■ Task brief
The answer should be every line below, retyped exactly.

--- Data records Enclosed Below ---

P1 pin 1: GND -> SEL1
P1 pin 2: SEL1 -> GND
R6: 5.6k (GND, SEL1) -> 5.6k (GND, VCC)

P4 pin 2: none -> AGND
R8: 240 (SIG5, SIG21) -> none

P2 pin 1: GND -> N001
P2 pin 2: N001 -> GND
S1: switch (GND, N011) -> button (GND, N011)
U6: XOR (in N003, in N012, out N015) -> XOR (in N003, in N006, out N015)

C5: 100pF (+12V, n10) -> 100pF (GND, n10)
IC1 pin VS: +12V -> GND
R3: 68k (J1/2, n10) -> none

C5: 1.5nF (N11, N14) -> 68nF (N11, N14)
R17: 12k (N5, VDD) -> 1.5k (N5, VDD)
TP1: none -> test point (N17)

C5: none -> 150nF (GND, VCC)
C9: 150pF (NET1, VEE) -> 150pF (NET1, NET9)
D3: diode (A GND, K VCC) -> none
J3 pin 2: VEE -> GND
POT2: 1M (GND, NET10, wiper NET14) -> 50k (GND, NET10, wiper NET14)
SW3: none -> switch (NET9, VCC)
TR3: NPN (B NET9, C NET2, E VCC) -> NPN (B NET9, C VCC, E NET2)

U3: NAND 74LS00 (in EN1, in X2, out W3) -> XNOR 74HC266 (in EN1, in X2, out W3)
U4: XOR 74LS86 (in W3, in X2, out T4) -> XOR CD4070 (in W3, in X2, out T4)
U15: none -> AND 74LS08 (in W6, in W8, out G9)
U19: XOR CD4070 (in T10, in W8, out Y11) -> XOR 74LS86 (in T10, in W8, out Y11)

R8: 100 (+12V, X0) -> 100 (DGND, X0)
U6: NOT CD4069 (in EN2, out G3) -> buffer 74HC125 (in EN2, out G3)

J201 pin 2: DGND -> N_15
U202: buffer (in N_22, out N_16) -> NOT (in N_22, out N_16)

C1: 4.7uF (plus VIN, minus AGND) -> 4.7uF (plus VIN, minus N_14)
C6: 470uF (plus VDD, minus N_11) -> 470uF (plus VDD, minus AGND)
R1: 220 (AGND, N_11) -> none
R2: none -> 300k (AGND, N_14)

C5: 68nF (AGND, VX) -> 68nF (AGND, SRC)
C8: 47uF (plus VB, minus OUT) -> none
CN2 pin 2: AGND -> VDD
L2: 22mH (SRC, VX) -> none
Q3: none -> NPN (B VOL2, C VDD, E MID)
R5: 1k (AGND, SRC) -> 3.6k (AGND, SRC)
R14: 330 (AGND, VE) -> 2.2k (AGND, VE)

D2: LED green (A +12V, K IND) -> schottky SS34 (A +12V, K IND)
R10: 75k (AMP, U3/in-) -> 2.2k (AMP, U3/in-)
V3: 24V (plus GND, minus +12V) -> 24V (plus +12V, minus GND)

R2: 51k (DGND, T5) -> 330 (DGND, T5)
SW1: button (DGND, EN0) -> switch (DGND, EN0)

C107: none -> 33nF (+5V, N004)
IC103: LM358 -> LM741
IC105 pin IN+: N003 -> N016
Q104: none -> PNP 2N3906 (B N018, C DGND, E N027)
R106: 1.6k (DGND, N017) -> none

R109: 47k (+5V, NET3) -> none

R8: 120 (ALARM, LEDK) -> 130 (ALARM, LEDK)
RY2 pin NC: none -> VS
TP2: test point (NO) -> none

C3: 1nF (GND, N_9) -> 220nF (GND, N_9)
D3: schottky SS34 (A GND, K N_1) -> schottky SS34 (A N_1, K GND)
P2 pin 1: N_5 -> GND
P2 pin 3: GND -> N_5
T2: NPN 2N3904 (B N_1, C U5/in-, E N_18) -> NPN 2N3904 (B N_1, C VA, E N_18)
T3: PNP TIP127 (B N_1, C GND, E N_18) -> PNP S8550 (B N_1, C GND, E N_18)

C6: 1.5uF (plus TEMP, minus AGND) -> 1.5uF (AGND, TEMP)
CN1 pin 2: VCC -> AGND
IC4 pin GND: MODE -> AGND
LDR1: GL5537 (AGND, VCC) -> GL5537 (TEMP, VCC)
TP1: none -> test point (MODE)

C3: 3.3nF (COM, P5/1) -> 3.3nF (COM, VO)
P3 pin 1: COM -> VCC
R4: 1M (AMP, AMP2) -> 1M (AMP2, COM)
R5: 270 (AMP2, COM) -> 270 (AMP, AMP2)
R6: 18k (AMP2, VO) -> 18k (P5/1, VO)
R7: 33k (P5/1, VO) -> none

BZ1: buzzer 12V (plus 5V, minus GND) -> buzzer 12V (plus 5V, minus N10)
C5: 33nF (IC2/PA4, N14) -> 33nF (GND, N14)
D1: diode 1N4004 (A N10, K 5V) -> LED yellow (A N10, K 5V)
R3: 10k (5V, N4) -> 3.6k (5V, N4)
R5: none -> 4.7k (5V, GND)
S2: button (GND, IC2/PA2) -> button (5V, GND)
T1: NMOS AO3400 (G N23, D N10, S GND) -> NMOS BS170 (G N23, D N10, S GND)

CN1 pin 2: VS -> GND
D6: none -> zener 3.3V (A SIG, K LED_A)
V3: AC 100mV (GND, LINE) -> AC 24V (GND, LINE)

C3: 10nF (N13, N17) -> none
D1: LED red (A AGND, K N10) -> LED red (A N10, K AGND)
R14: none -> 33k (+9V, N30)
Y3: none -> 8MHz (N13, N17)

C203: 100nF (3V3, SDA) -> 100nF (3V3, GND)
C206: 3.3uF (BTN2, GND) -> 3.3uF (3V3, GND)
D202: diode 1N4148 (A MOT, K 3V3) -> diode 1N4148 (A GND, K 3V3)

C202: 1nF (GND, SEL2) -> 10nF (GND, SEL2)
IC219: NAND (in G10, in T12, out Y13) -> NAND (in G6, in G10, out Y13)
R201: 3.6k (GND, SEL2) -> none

--- End of Enclosed Data records ---

■ Task output
P1 pin 1: GND -> SEL1
P1 pin 2: SEL1 -> GND
R6: 5.6k (GND, SEL1) -> 5.6k (GND, VCC)

P4 pin 2: none -> AGND
R8: 240 (SIG5, SIG21) -> none

P2 pin 1: GND -> N001
P2 pin 2: N001 -> GND
S1: switch (GND, N011) -> button (GND, N011)
U6: XOR (in N003, in N012, out N015) -> XOR (in N003, in N006, out N015)

C5: 100pF (+12V, n10) -> 100pF (GND, n10)
IC1 pin VS: +12V -> GND
R3: 68k (J1/2, n10) -> none

C5: 1.5nF (N11, N14) -> 68nF (N11, N14)
R17: 12k (N5, VDD) -> 1.5k (N5, VDD)
TP1: none -> test point (N17)

C5: none -> 150nF (GND, VCC)
C9: 150pF (NET1, VEE) -> 150pF (NET1, NET9)
D3: diode (A GND, K VCC) -> none
J3 pin 2: VEE -> GND
POT2: 1M (GND, NET10, wiper NET14) -> 50k (GND, NET10, wiper NET14)
SW3: none -> switch (NET9, VCC)
TR3: NPN (B NET9, C NET2, E VCC) -> NPN (B NET9, C VCC, E NET2)

U3: NAND 74LS00 (in EN1, in X2, out W3) -> XNOR 74HC266 (in EN1, in X2, out W3)
U4: XOR 74LS86 (in W3, in X2, out T4) -> XOR CD4070 (in W3, in X2, out T4)
U15: none -> AND 74LS08 (in W6, in W8, out G9)
U19: XOR CD4070 (in T10, in W8, out Y11) -> XOR 74LS86 (in T10, in W8, out Y11)

R8: 100 (+12V, X0) -> 100 (DGND, X0)
U6: NOT CD4069 (in EN2, out G3) -> buffer 74HC125 (in EN2, out G3)

J201 pin 2: DGND -> N_15
U202: buffer (in N_22, out N_16) -> NOT (in N_22, out N_16)

C1: 4.7uF (plus VIN, minus AGND) -> 4.7uF (plus VIN, minus N_14)
C6: 470uF (plus VDD, minus N_11) -> 470uF (plus VDD, minus AGND)
R1: 220 (AGND, N_11) -> none
R2: none -> 300k (AGND, N_14)

C5: 68nF (AGND, VX) -> 68nF (AGND, SRC)
C8: 47uF (plus VB, minus OUT) -> none
CN2 pin 2: AGND -> VDD
L2: 22mH (SRC, VX) -> none
Q3: none -> NPN (B VOL2, C VDD, E MID)
R5: 1k (AGND, SRC) -> 3.6k (AGND, SRC)
R14: 330 (AGND, VE) -> 2.2k (AGND, VE)

D2: LED green (A +12V, K IND) -> schottky SS34 (A +12V, K IND)
R10: 75k (AMP, U3/in-) -> 2.2k (AMP, U3/in-)
V3: 24V (plus GND, minus +12V) -> 24V (plus +12V, minus GND)

R2: 51k (DGND, T5) -> 330 (DGND, T5)
SW1: button (DGND, EN0) -> switch (DGND, EN0)

C107: none -> 33nF (+5V, N004)
IC103: LM358 -> LM741
IC105 pin IN+: N003 -> N016
Q104: none -> PNP 2N3906 (B N018, C DGND, E N027)
R106: 1.6k (DGND, N017) -> none

R109: 47k (+5V, NET3) -> none

R8: 120 (ALARM, LEDK) -> 130 (ALARM, LEDK)
RY2 pin NC: none -> VS
TP2: test point (NO) -> none

C3: 1nF (GND, N_9) -> 220nF (GND, N_9)
D3: schottky SS34 (A GND, K N_1) -> schottky SS34 (A N_1, K GND)
P2 pin 1: N_5 -> GND
P2 pin 3: GND -> N_5
T2: NPN 2N3904 (B N_1, C U5/in-, E N_18) -> NPN 2N3904 (B N_1, C VA, E N_18)
T3: PNP TIP127 (B N_1, C GND, E N_18) -> PNP S8550 (B N_1, C GND, E N_18)

C6: 1.5uF (plus TEMP, minus AGND) -> 1.5uF (AGND, TEMP)
CN1 pin 2: VCC -> AGND
IC4 pin GND: MODE -> AGND
LDR1: GL5537 (AGND, VCC) -> GL5537 (TEMP, VCC)
TP1: none -> test point (MODE)

C3: 3.3nF (COM, P5/1) -> 3.3nF (COM, VO)
P3 pin 1: COM -> VCC
R4: 1M (AMP, AMP2) -> 1M (AMP2, COM)
R5: 270 (AMP2, COM) -> 270 (AMP, AMP2)
R6: 18k (AMP2, VO) -> 18k (P5/1, VO)
R7: 33k (P5/1, VO) -> none

BZ1: buzzer 12V (plus 5V, minus GND) -> buzzer 12V (plus 5V, minus N10)
C5: 33nF (IC2/PA4, N14) -> 33nF (GND, N14)
D1: diode 1N4004 (A N10, K 5V) -> LED yellow (A N10, K 5V)
R3: 10k (5V, N4) -> 3.6k (5V, N4)
R5: none -> 4.7k (5V, GND)
S2: button (GND, IC2/PA2) -> button (5V, GND)
T1: NMOS AO3400 (G N23, D N10, S GND) -> NMOS BS170 (G N23, D N10, S GND)

CN1 pin 2: VS -> GND
D6: none -> zener 3.3V (A SIG, K LED_A)
V3: AC 100mV (GND, LINE) -> AC 24V (GND, LINE)

C3: 10nF (N13, N17) -> none
D1: LED red (A AGND, K N10) -> LED red (A N10, K AGND)
R14: none -> 33k (+9V, N30)
Y3: none -> 8MHz (N13, N17)

C203: 100nF (3V3, SDA) -> 100nF (3V3, GND)
C206: 3.3uF (BTN2, GND) -> 3.3uF (3V3, GND)
D202: diode 1N4148 (A MOT, K 3V3) -> diode 1N4148 (A GND, K 3V3)

C202: 1nF (GND, SEL2) -> 10nF (GND, SEL2)
IC219: NAND (in G10, in T12, out Y13) -> NAND (in G6, in G10, out Y13)
R201: 3.6k (GND, SEL2) -> none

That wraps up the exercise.